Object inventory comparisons
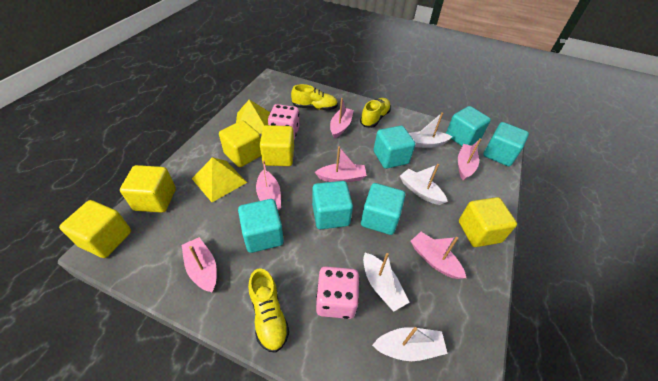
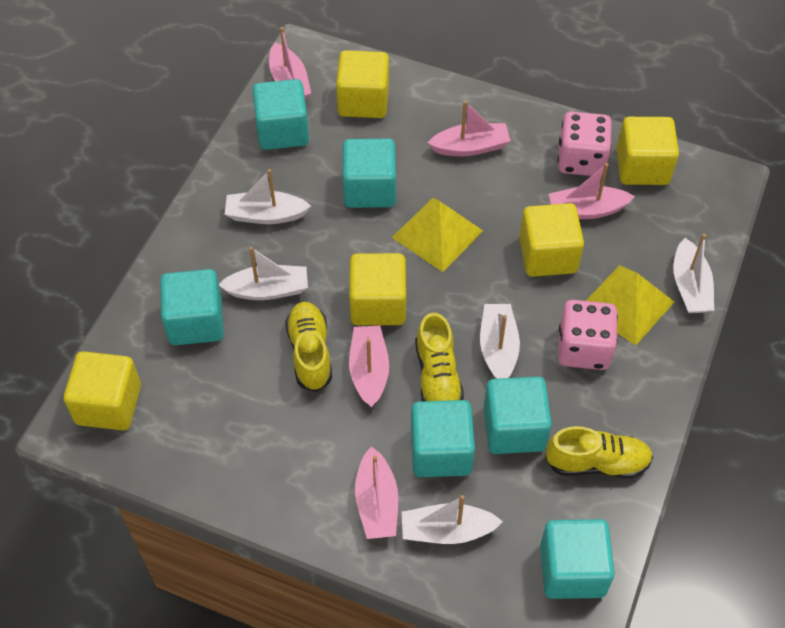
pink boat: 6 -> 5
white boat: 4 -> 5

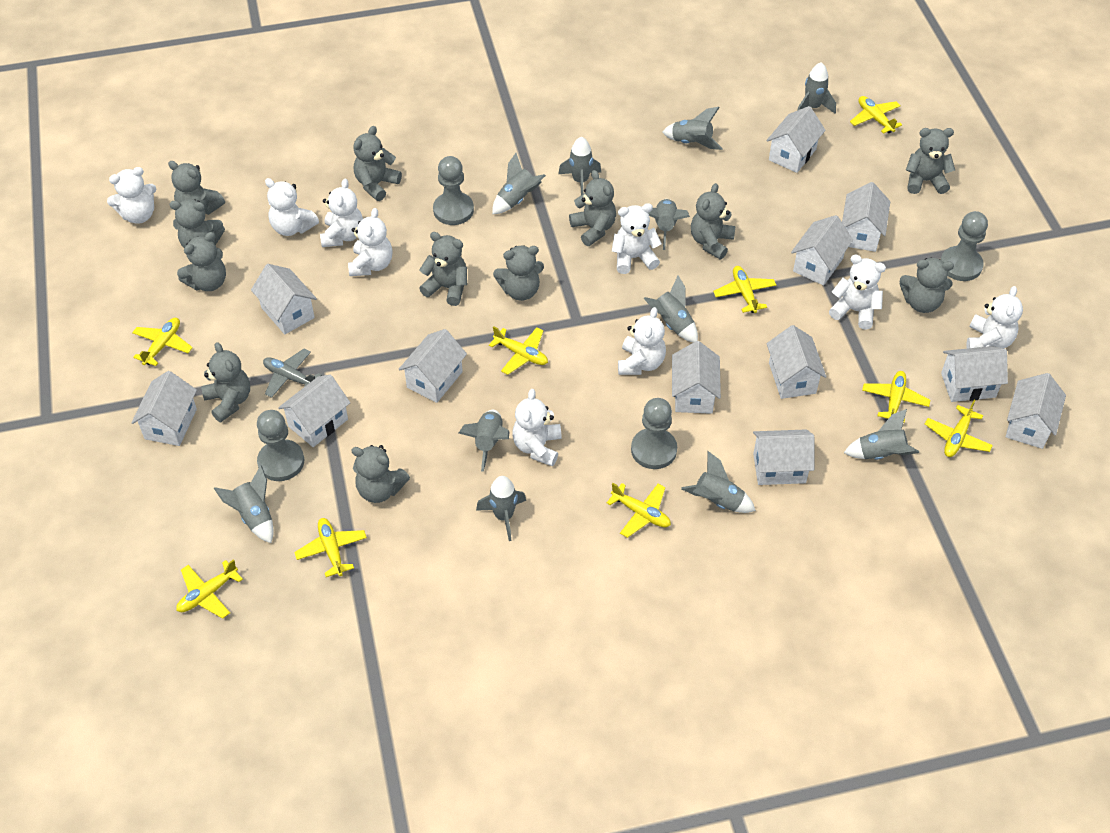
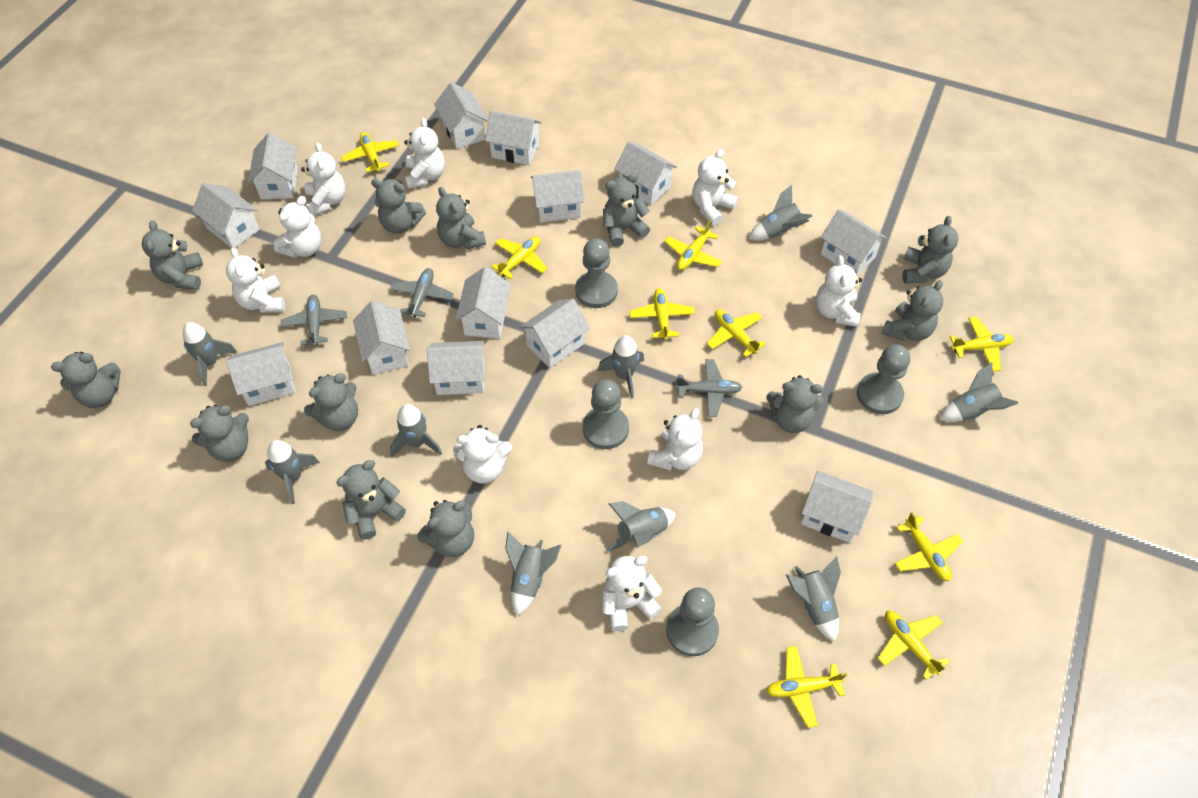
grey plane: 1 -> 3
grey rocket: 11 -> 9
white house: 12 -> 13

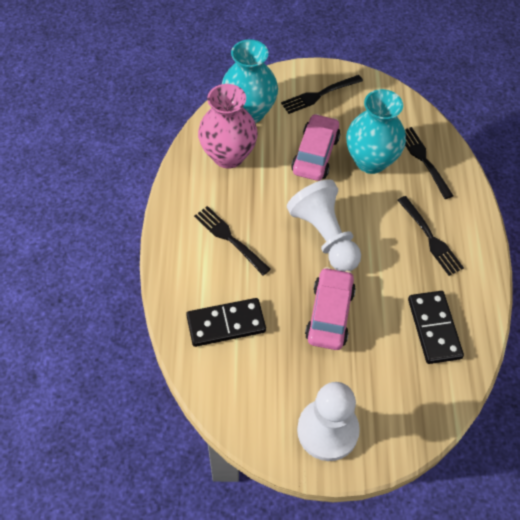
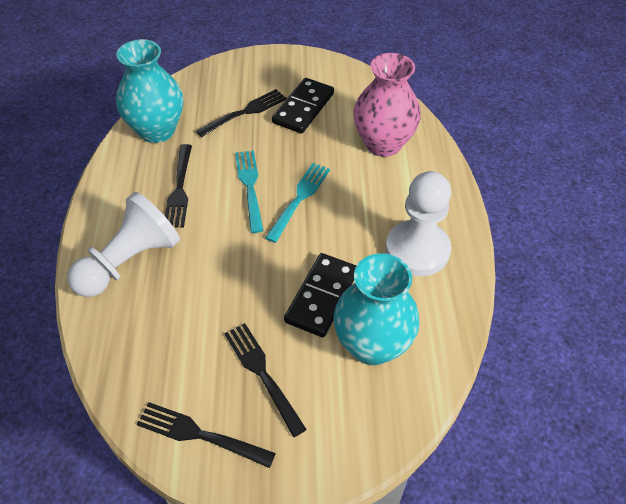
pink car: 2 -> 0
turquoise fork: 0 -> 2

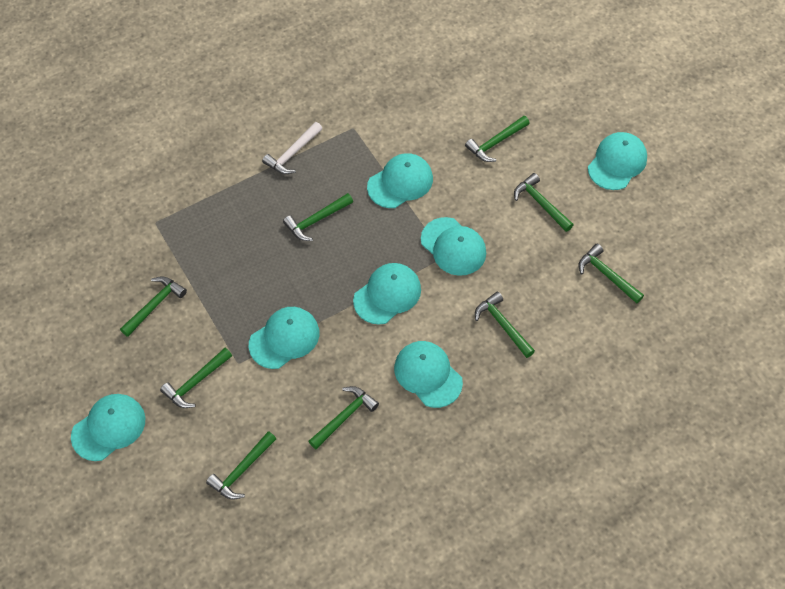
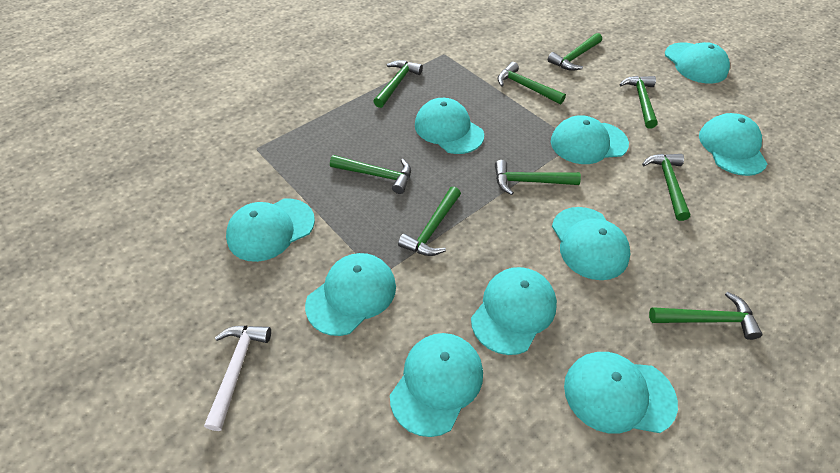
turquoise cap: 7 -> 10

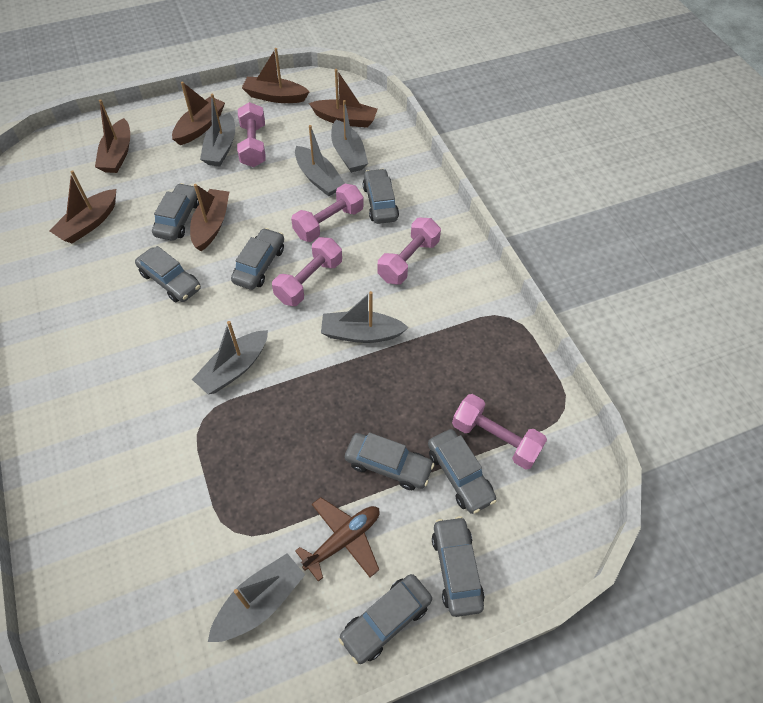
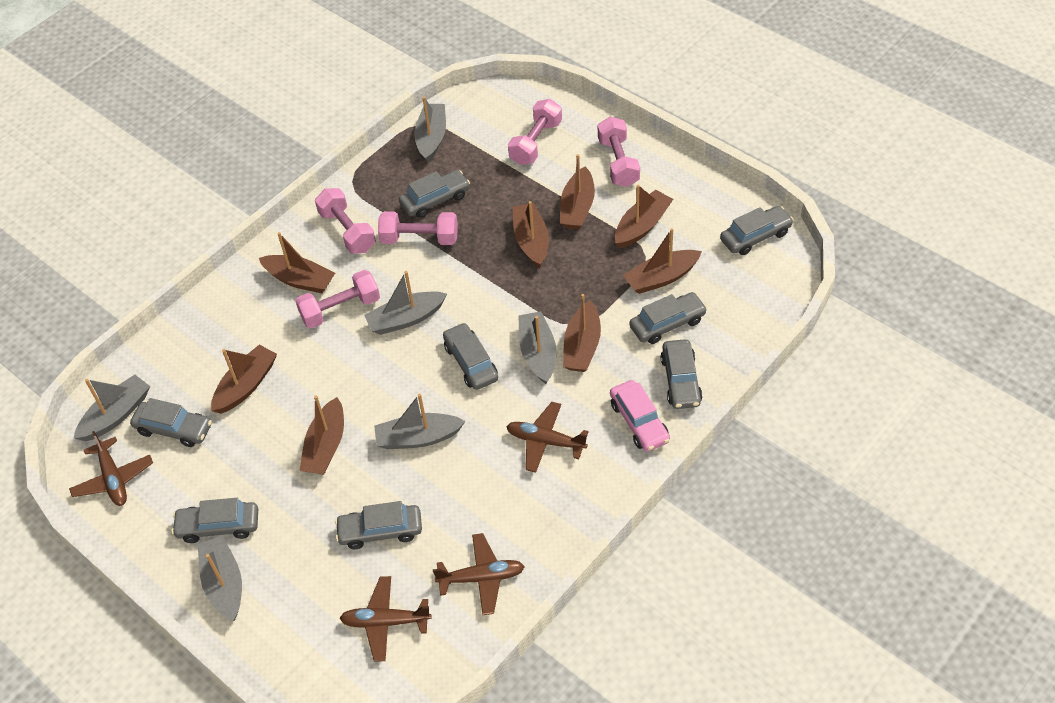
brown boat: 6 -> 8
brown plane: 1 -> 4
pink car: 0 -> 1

■ **WHAT THE TASK REQUIRES**:
Skip the pictures, then write out every entry exactly.

■ **SOLUTION TO THE EXERCISE**:
pink boat: 6 -> 5
white boat: 4 -> 5

grey plane: 1 -> 3
grey rocket: 11 -> 9
white house: 12 -> 13

pink car: 2 -> 0
turquoise fork: 0 -> 2

turquoise cap: 7 -> 10

brown boat: 6 -> 8
brown plane: 1 -> 4
pink car: 0 -> 1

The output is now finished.